Set down every record below exactly as it appears, but without the pictures.

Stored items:
^^^^^^^^

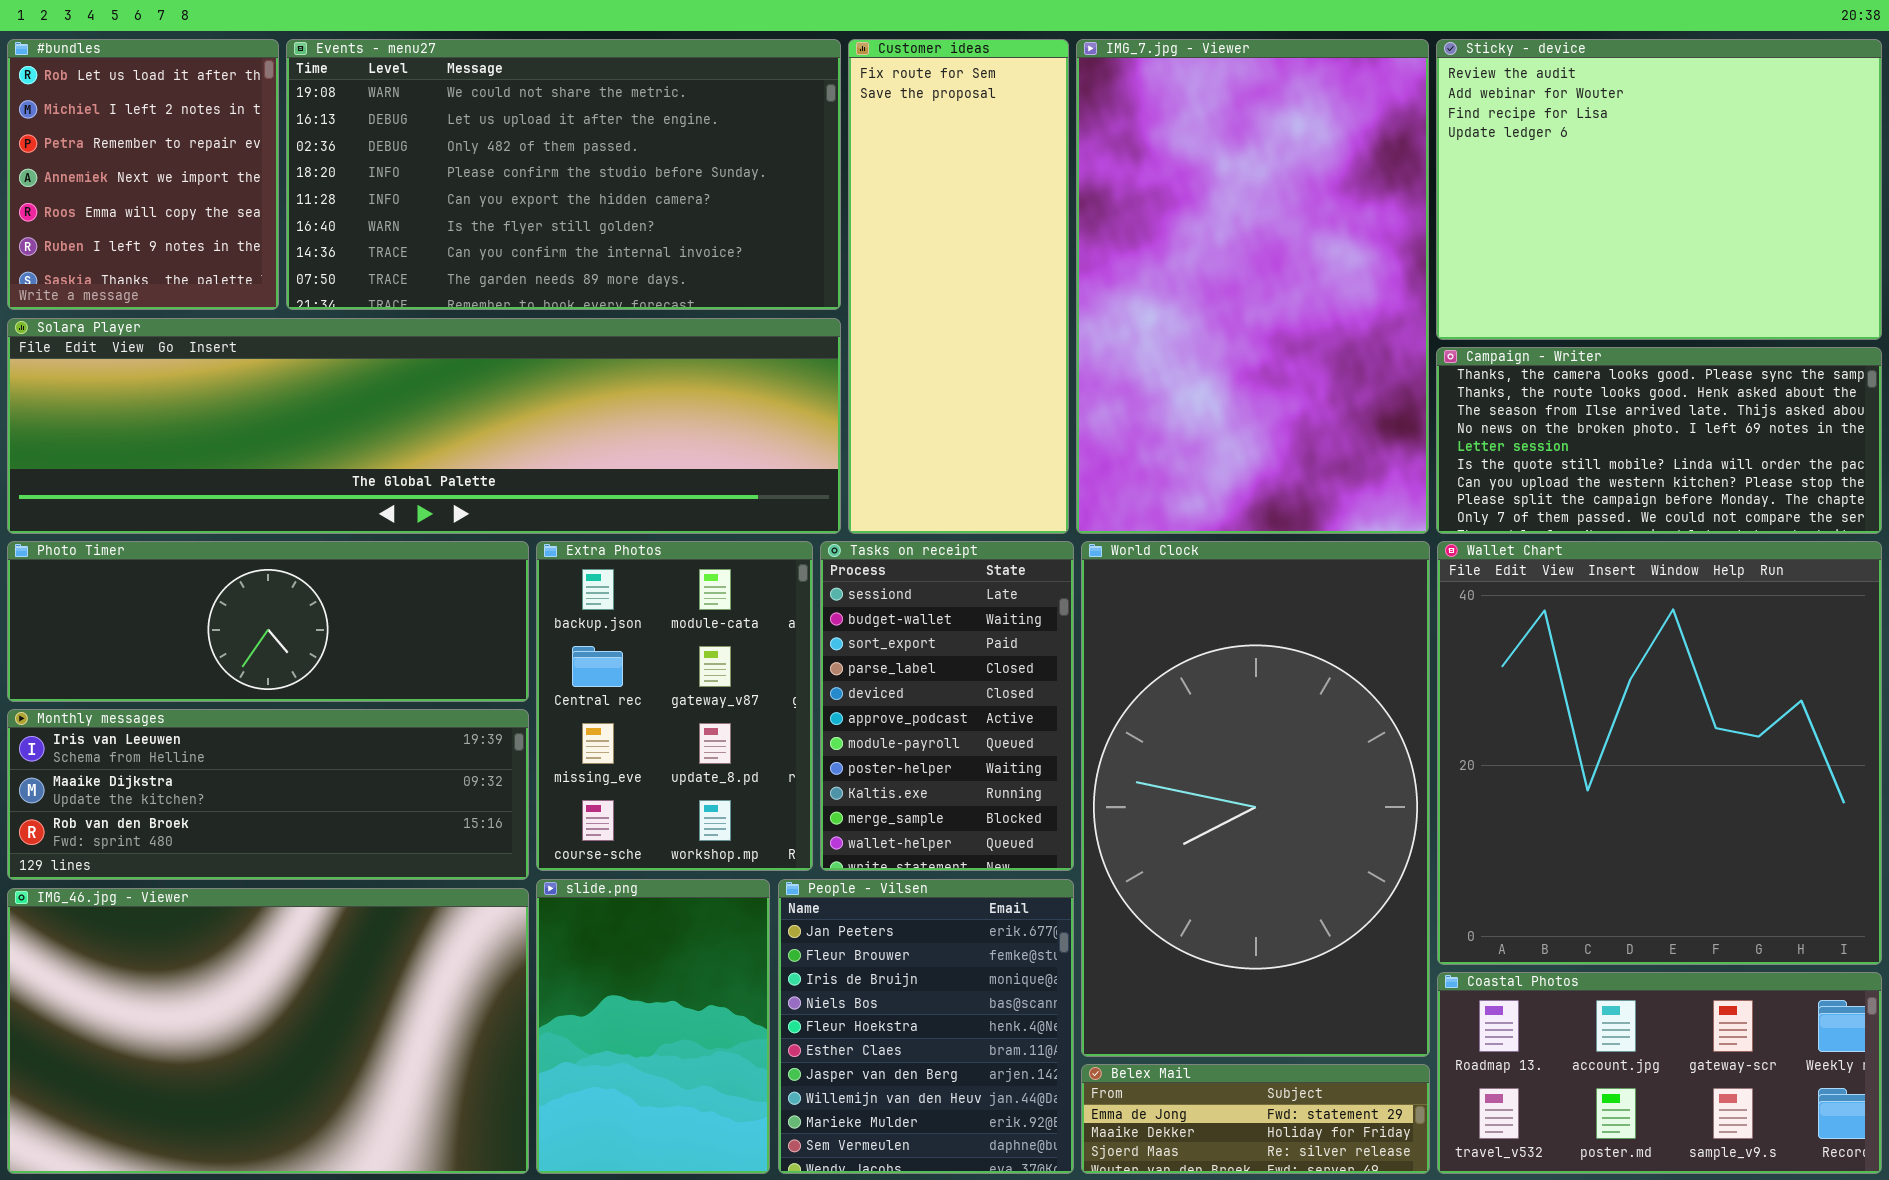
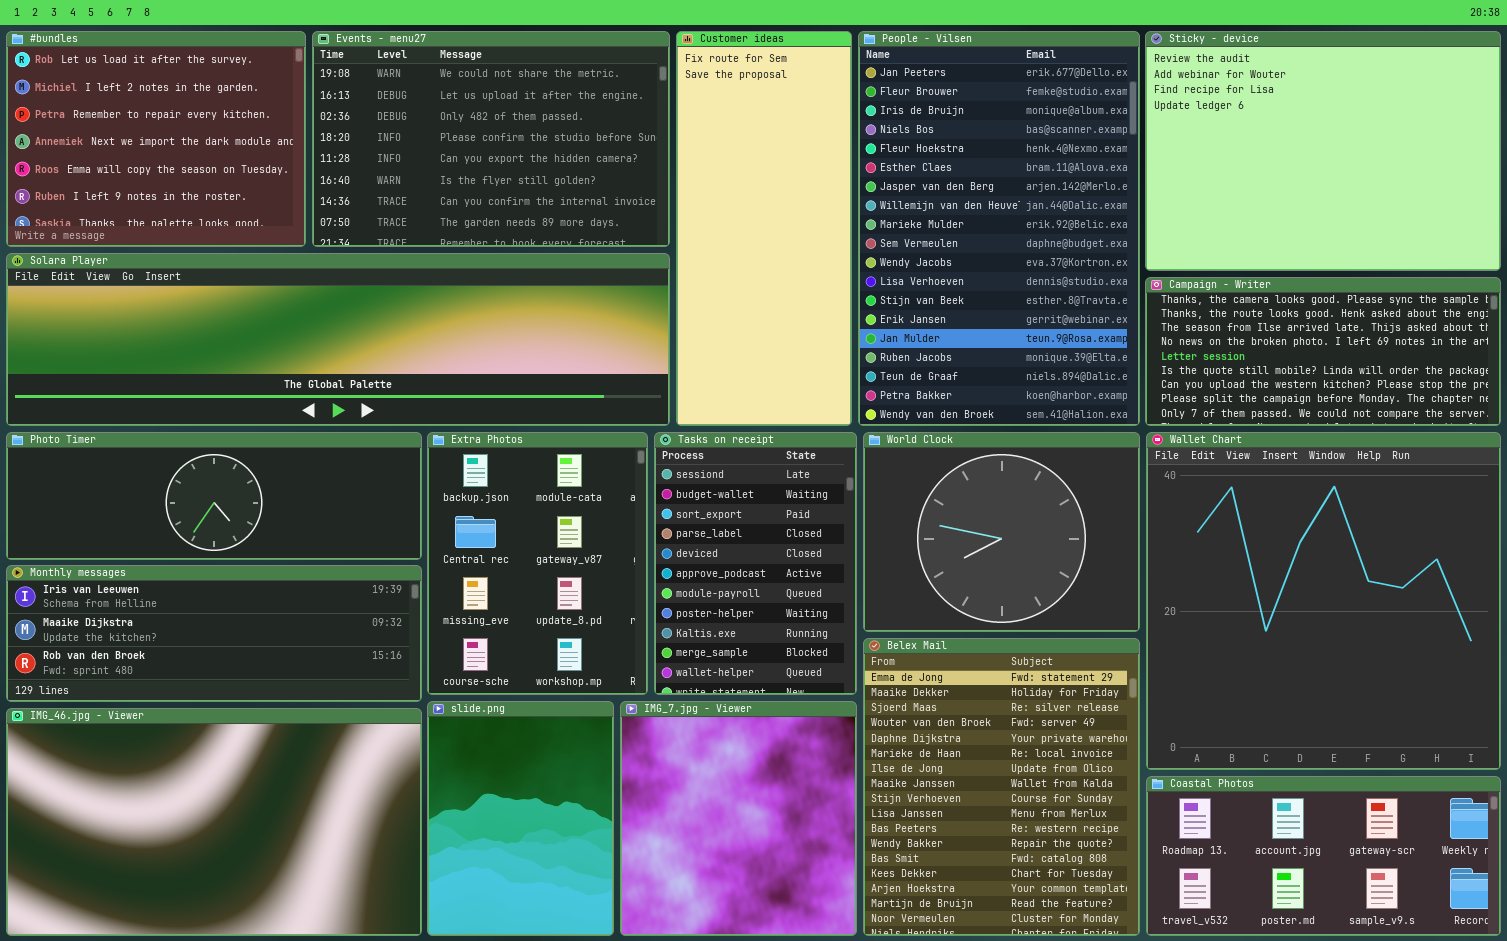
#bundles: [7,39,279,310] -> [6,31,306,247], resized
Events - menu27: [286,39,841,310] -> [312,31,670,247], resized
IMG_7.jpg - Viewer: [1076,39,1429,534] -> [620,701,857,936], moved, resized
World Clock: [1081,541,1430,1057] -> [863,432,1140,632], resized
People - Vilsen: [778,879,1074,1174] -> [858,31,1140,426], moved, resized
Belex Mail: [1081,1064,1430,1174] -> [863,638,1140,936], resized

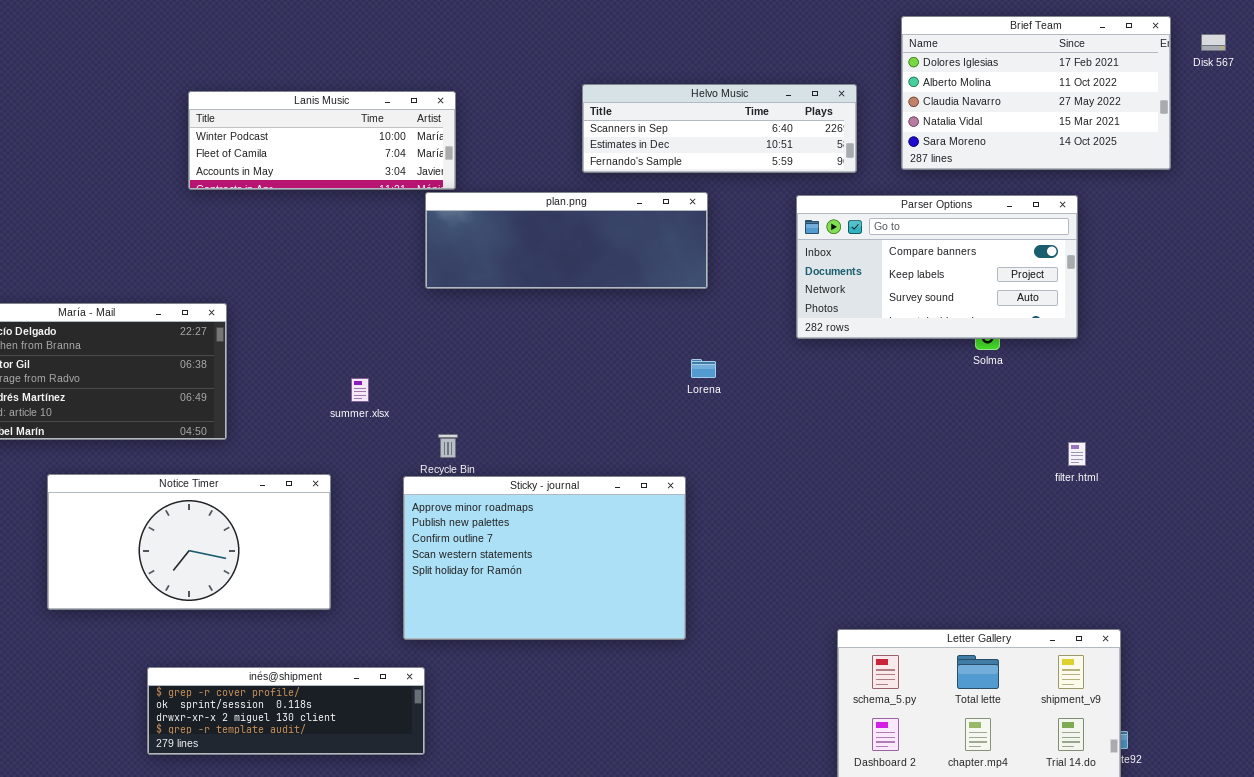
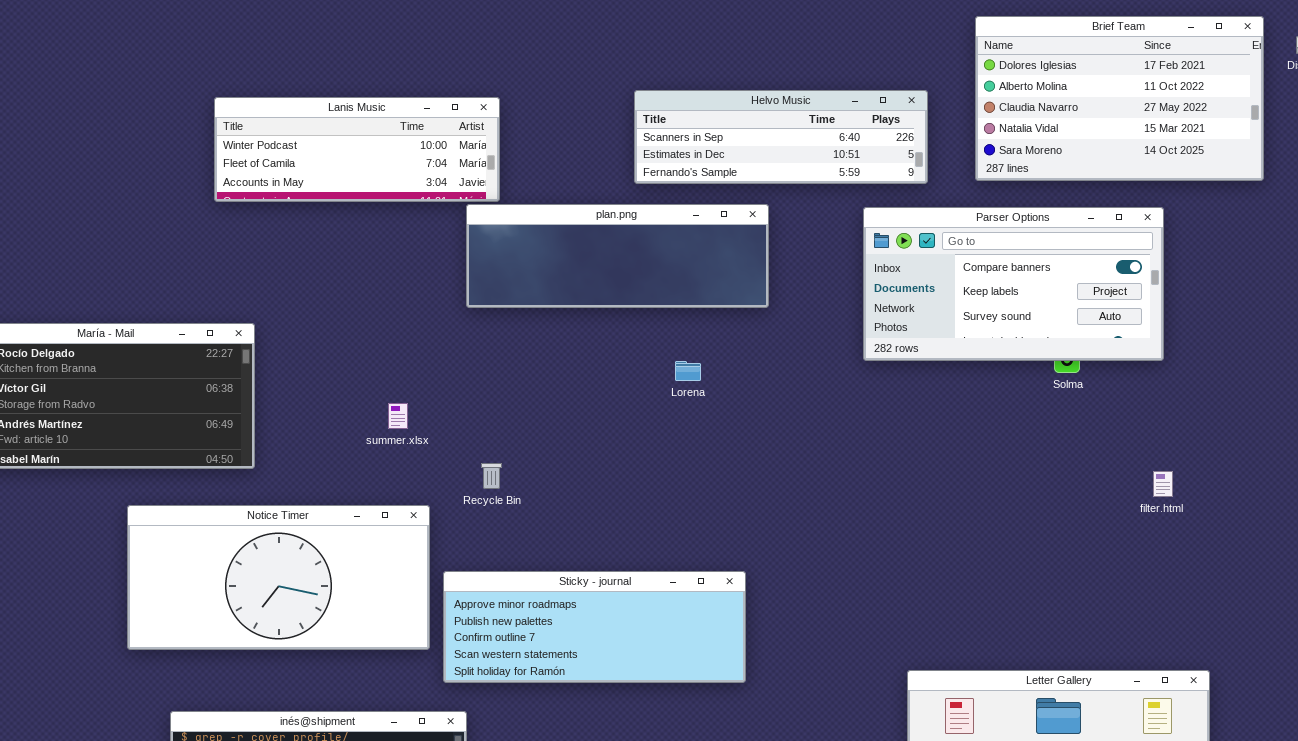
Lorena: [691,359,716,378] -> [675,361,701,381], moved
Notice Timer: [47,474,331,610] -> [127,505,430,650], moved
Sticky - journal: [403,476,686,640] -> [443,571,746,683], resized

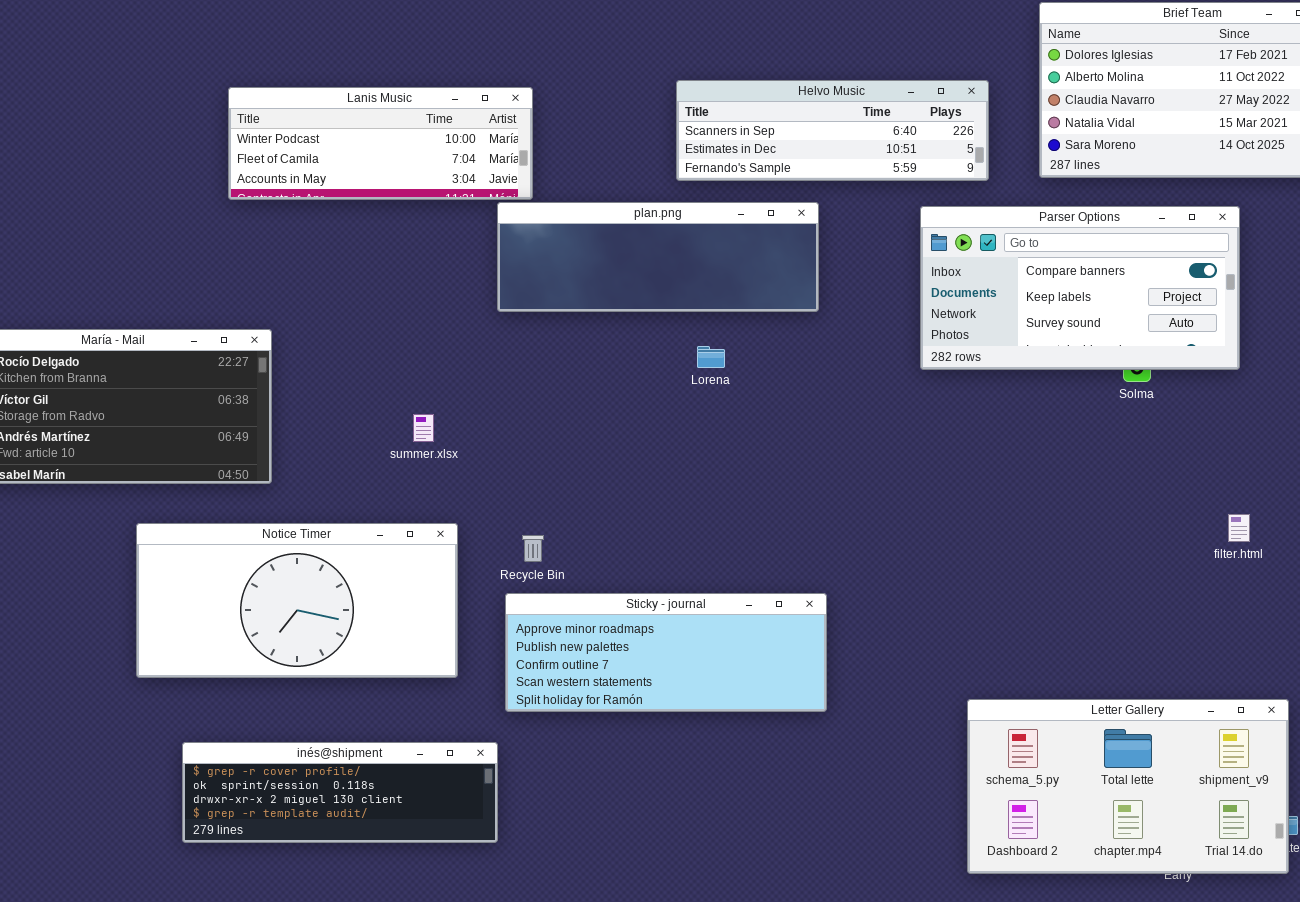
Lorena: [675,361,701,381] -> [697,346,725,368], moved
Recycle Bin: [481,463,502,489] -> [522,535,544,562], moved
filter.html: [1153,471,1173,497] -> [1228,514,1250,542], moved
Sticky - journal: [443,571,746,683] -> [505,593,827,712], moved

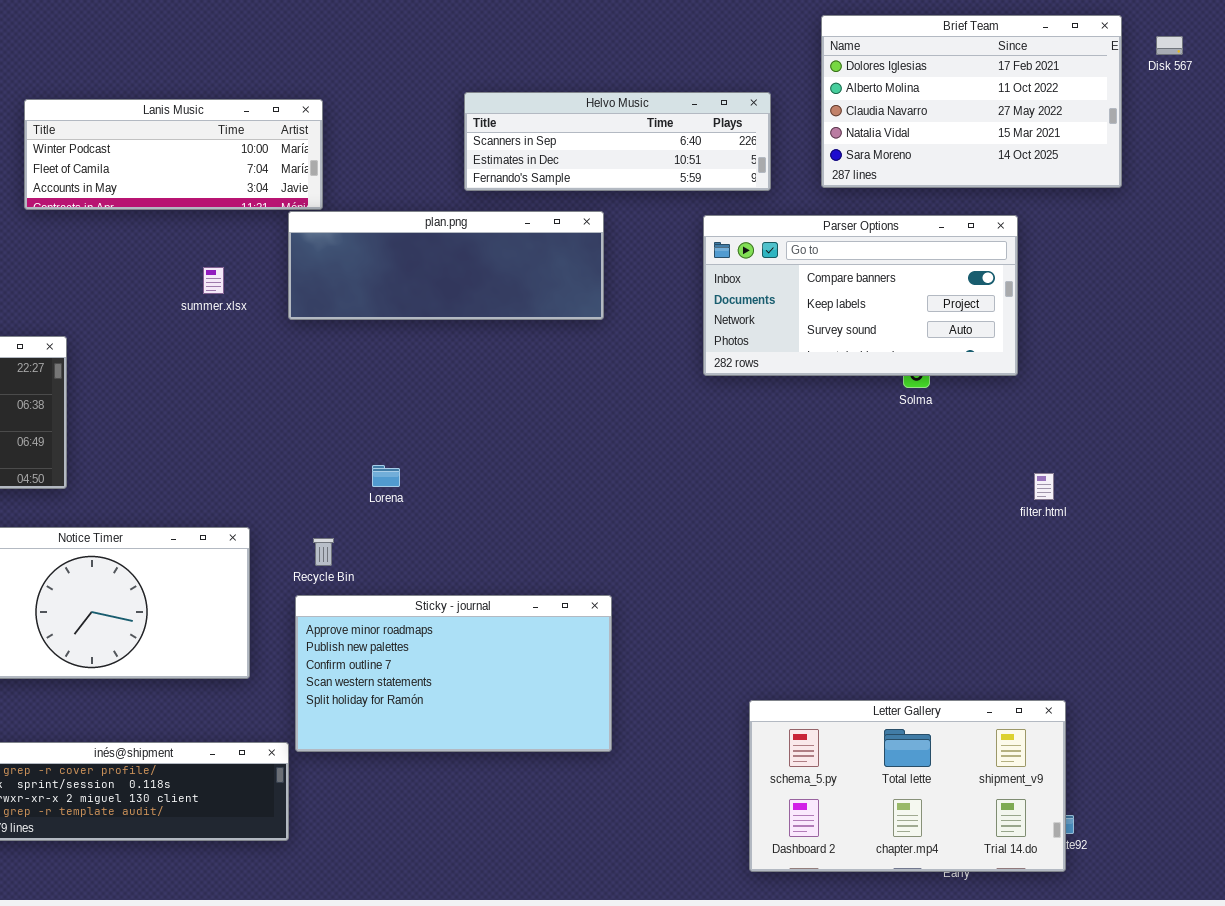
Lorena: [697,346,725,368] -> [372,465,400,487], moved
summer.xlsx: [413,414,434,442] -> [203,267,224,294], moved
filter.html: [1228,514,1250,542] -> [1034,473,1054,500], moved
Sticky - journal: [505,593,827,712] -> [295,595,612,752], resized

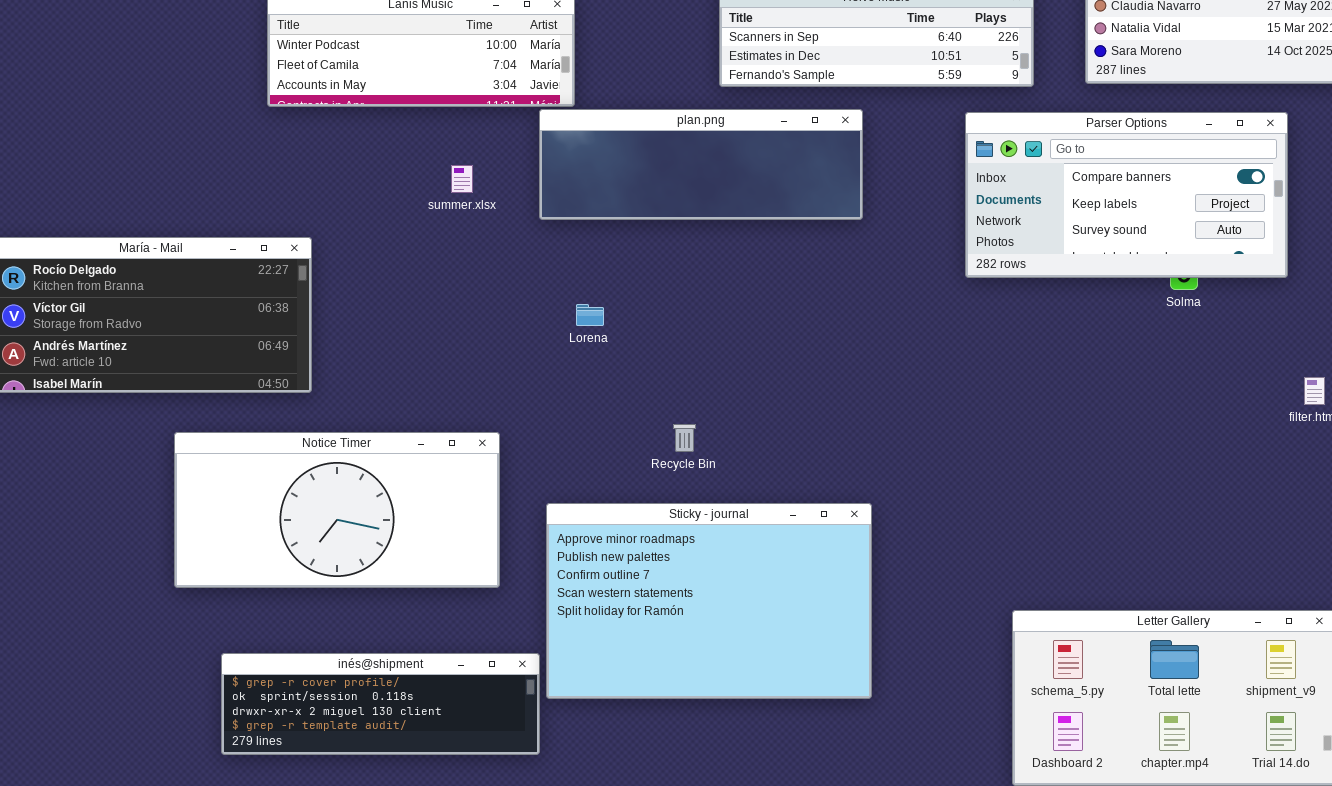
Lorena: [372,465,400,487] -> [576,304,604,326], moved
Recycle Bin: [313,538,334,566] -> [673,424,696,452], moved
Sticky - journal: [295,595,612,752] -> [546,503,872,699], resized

^^^^^^^^

§ THE COMPLETED TASK
#bundles: [7,39,279,310] -> [6,31,306,247], resized
Events - menu27: [286,39,841,310] -> [312,31,670,247], resized
IMG_7.jpg - Viewer: [1076,39,1429,534] -> [620,701,857,936], moved, resized
World Clock: [1081,541,1430,1057] -> [863,432,1140,632], resized
People - Vilsen: [778,879,1074,1174] -> [858,31,1140,426], moved, resized
Belex Mail: [1081,1064,1430,1174] -> [863,638,1140,936], resized

Lorena: [691,359,716,378] -> [675,361,701,381], moved
Notice Timer: [47,474,331,610] -> [127,505,430,650], moved
Sticky - journal: [403,476,686,640] -> [443,571,746,683], resized

Lorena: [675,361,701,381] -> [697,346,725,368], moved
Recycle Bin: [481,463,502,489] -> [522,535,544,562], moved
filter.html: [1153,471,1173,497] -> [1228,514,1250,542], moved
Sticky - journal: [443,571,746,683] -> [505,593,827,712], moved

Lorena: [697,346,725,368] -> [372,465,400,487], moved
summer.xlsx: [413,414,434,442] -> [203,267,224,294], moved
filter.html: [1228,514,1250,542] -> [1034,473,1054,500], moved
Sticky - journal: [505,593,827,712] -> [295,595,612,752], resized

Lorena: [372,465,400,487] -> [576,304,604,326], moved
Recycle Bin: [313,538,334,566] -> [673,424,696,452], moved
Sticky - journal: [295,595,612,752] -> [546,503,872,699], resized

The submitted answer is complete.